▸ **Exercise**
Return the data below unchanged, without images.

*** Block opens ***

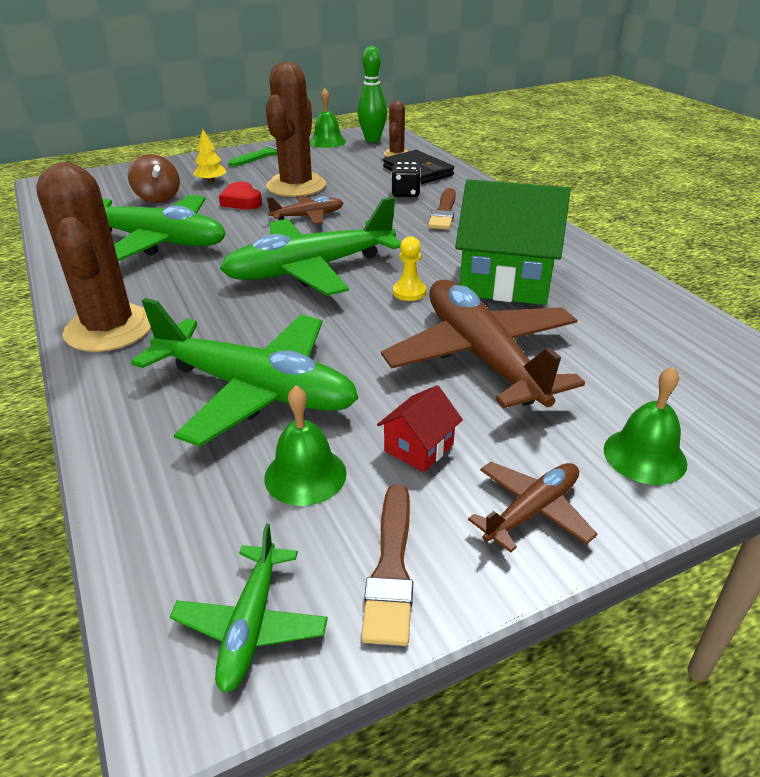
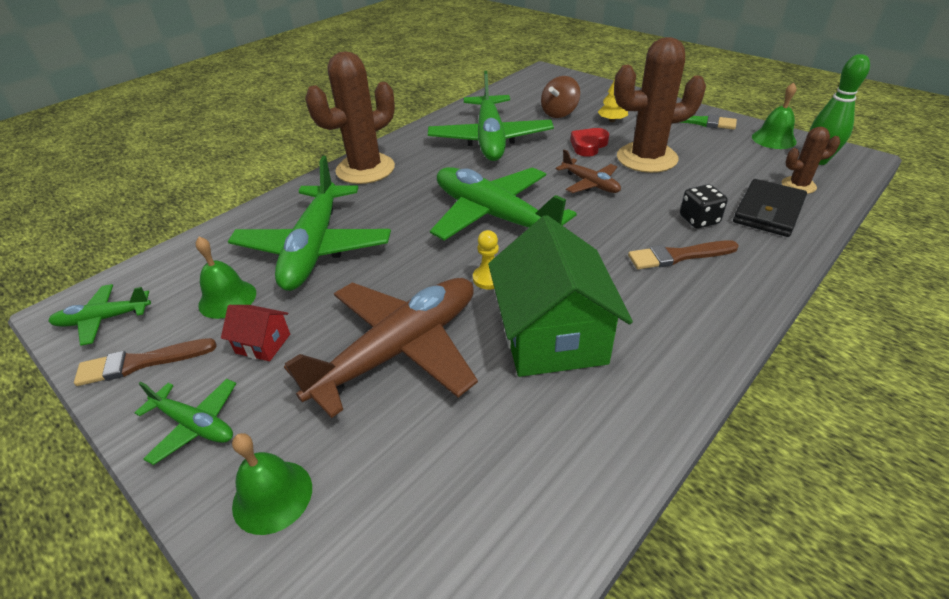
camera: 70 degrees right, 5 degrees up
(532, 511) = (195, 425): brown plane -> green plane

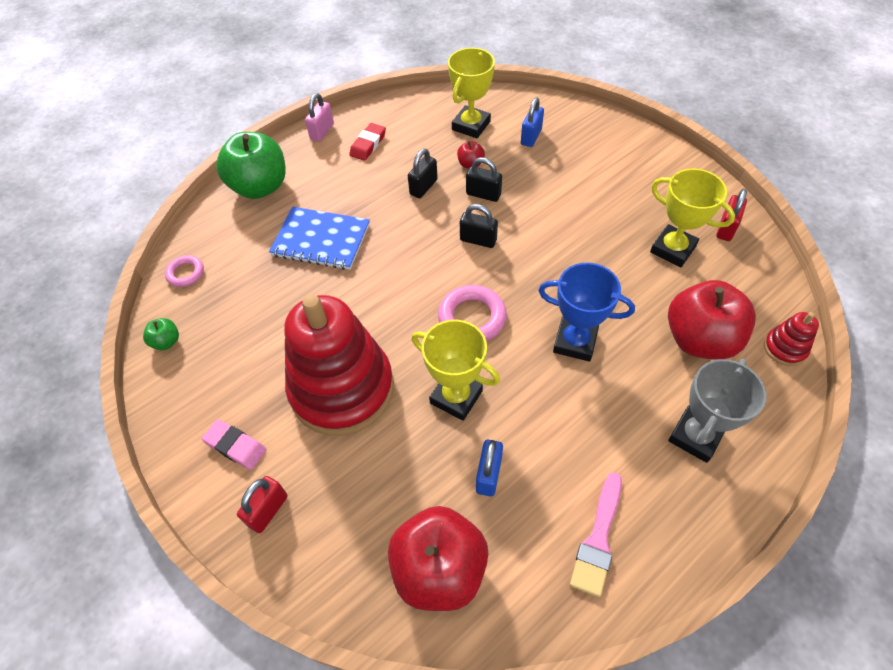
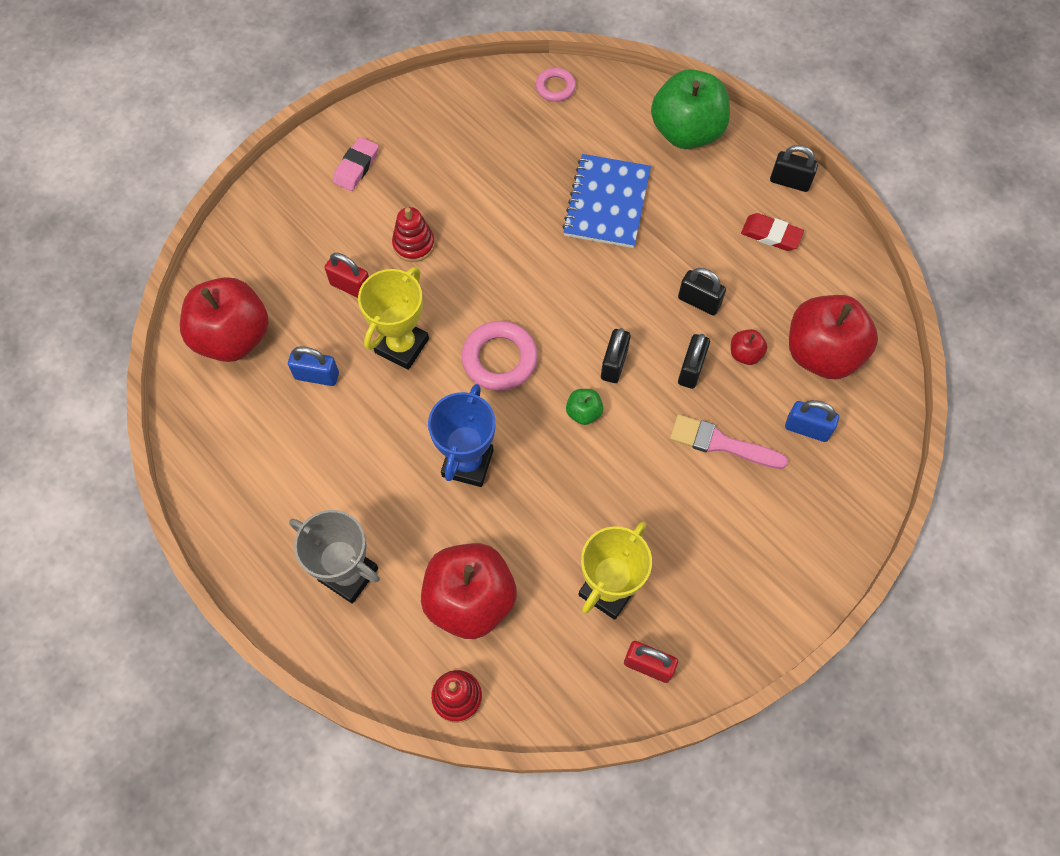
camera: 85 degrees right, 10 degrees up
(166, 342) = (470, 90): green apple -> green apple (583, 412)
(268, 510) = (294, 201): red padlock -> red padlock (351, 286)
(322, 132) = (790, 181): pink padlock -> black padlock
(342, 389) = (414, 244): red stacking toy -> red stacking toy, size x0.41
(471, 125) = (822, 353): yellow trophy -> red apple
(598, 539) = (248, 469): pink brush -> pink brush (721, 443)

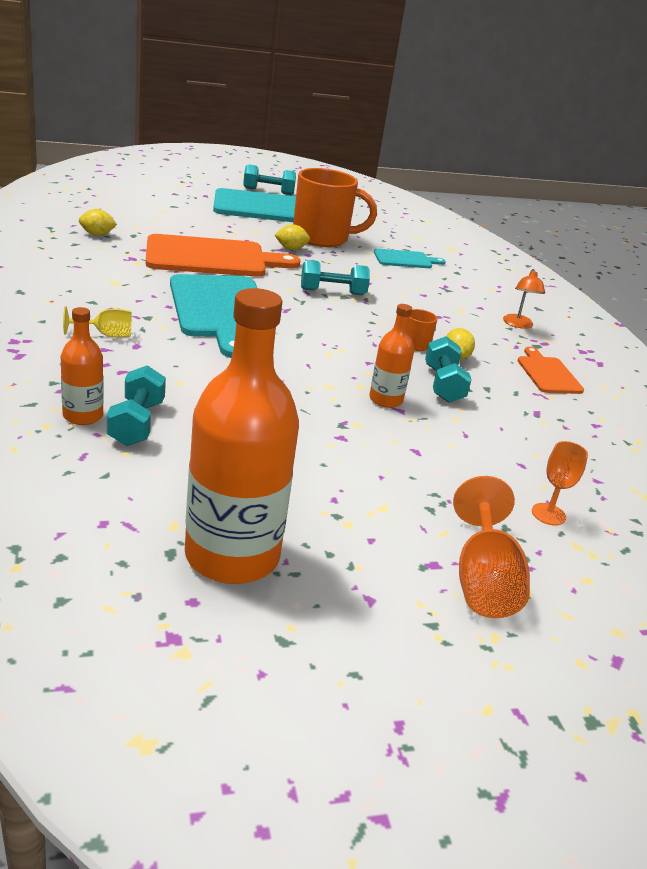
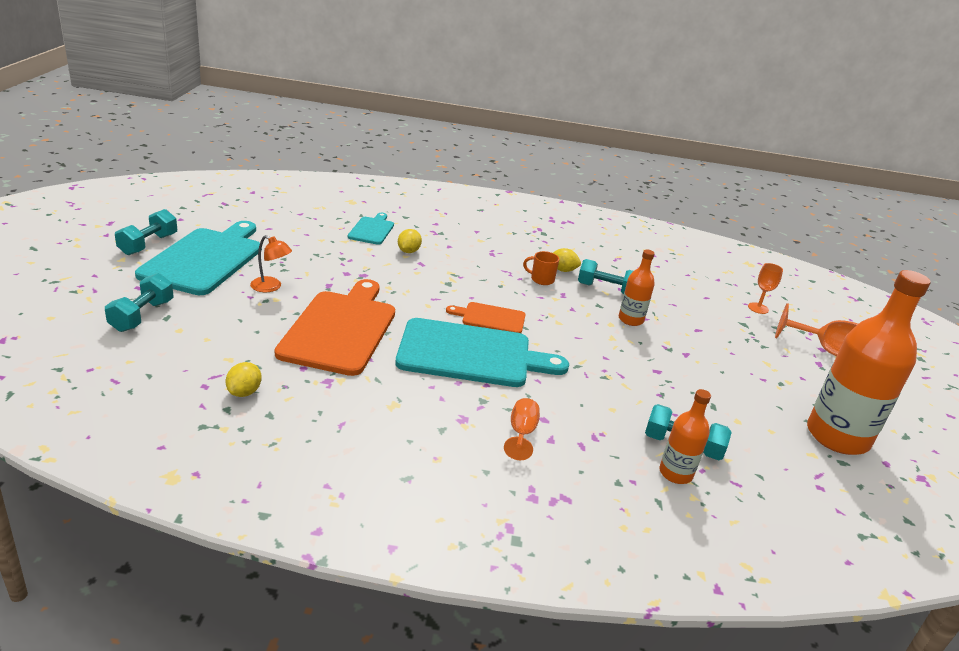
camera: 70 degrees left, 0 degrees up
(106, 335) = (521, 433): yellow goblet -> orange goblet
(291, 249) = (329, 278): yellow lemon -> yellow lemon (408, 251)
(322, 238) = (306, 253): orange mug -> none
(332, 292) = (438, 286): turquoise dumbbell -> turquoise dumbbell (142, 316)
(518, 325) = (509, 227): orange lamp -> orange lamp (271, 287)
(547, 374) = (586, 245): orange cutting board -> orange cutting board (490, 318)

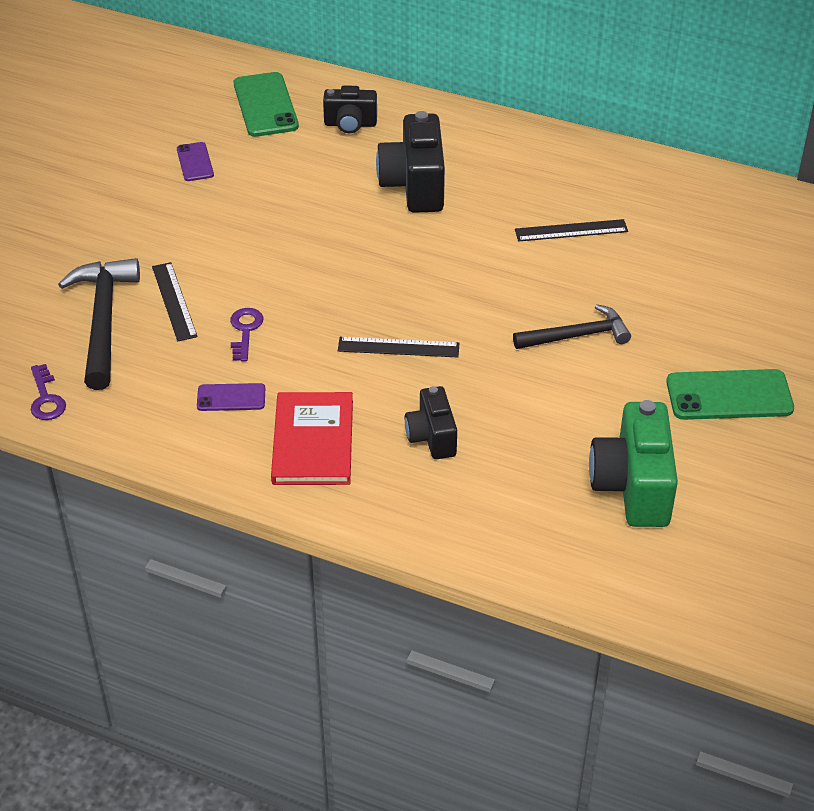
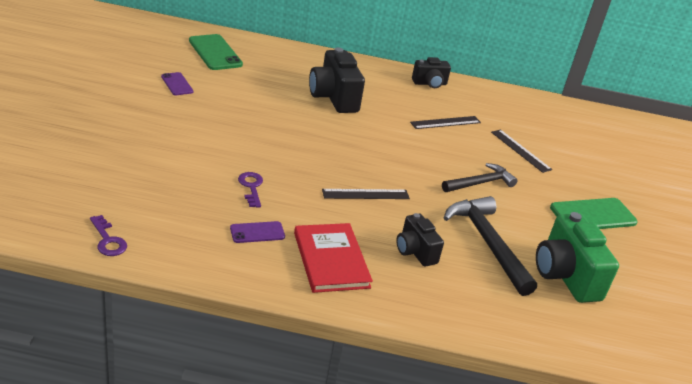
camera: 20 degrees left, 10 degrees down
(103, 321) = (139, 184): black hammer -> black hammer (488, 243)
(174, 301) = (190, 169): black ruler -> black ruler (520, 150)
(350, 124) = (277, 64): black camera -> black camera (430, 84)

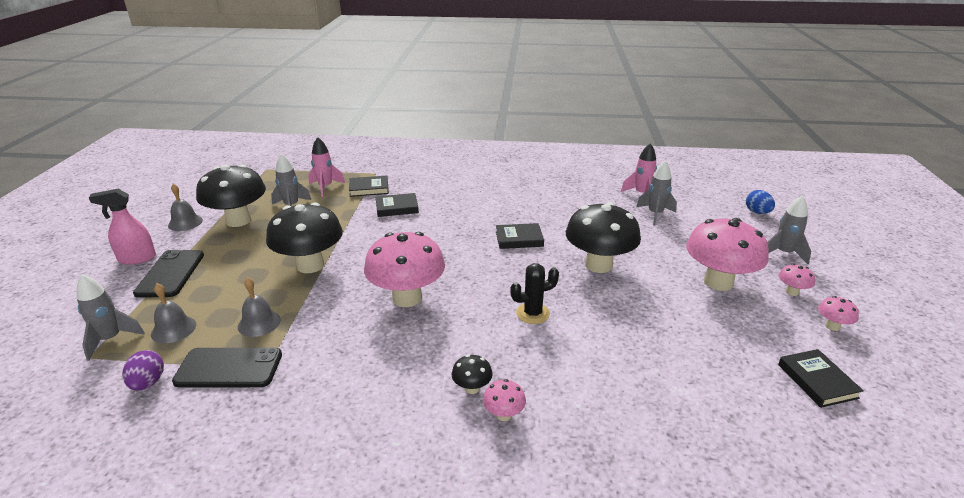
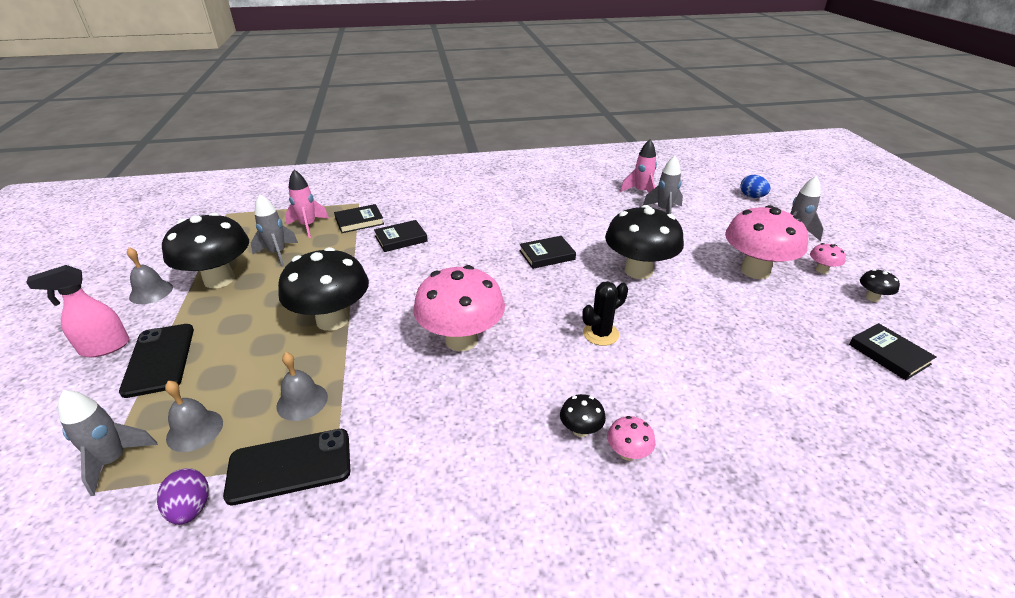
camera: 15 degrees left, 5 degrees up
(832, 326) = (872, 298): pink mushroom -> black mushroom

*** Block closes ***

▸ **Solution below**
camera: 70 degrees right, 5 degrees up
(532, 511) = (195, 425): brown plane -> green plane

camera: 85 degrees right, 10 degrees up
(166, 342) = (470, 90): green apple -> green apple (583, 412)
(268, 510) = (294, 201): red padlock -> red padlock (351, 286)
(322, 132) = (790, 181): pink padlock -> black padlock
(342, 389) = (414, 244): red stacking toy -> red stacking toy, size x0.41
(471, 125) = (822, 353): yellow trophy -> red apple
(598, 539) = (248, 469): pink brush -> pink brush (721, 443)

camera: 70 degrees left, 0 degrees up
(106, 335) = (521, 433): yellow goblet -> orange goblet
(291, 249) = (329, 278): yellow lemon -> yellow lemon (408, 251)
(322, 238) = (306, 253): orange mug -> none
(332, 292) = (438, 286): turquoise dumbbell -> turquoise dumbbell (142, 316)
(518, 325) = (509, 227): orange lamp -> orange lamp (271, 287)
(547, 374) = (586, 245): orange cutting board -> orange cutting board (490, 318)

camera: 20 degrees left, 10 degrees down
(103, 321) = (139, 184): black hammer -> black hammer (488, 243)
(174, 301) = (190, 169): black ruler -> black ruler (520, 150)
(350, 124) = (277, 64): black camera -> black camera (430, 84)

camera: 15 degrees left, 5 degrees up
(832, 326) = (872, 298): pink mushroom -> black mushroom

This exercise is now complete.